YOUR OBJECTIVE:
Locate each line below that includes "orange" and reproduce it.

GIVEN INFORMATION:
────────
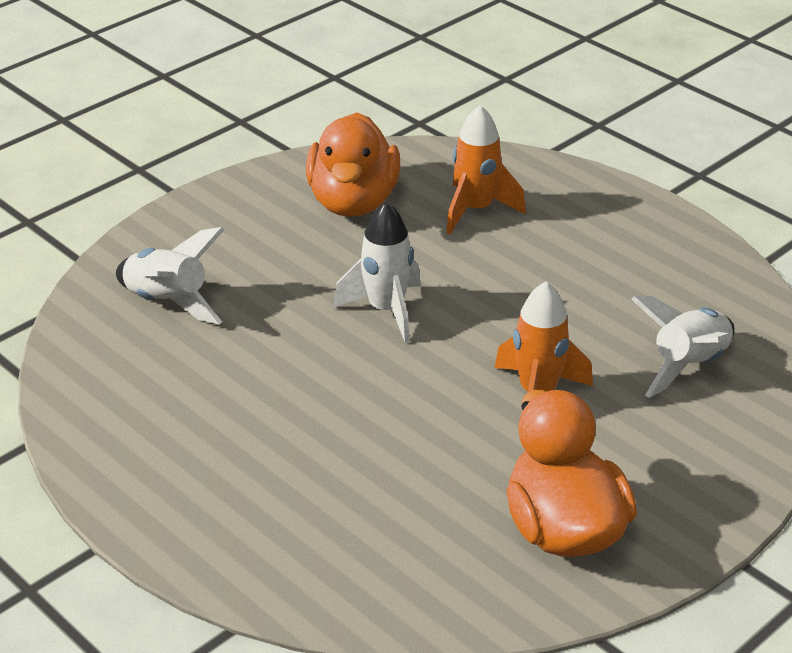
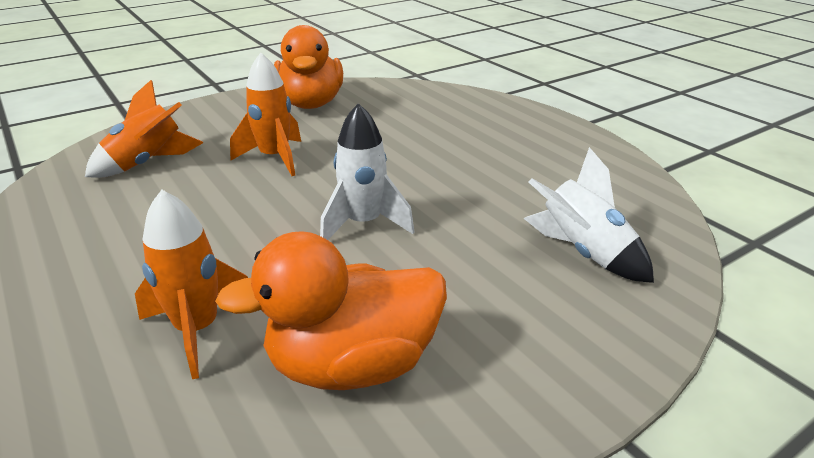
camera: 170 degrees left, 5 degrees down
(353, 202) = (352, 365): orange duck -> orange duck turned 120 degrees counterclockwise
(688, 366) = (148, 163): white rocket -> orange rocket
────────
EXERCISE OUTPUT:
(353, 202) = (352, 365): orange duck -> orange duck turned 120 degrees counterclockwise
(688, 366) = (148, 163): white rocket -> orange rocket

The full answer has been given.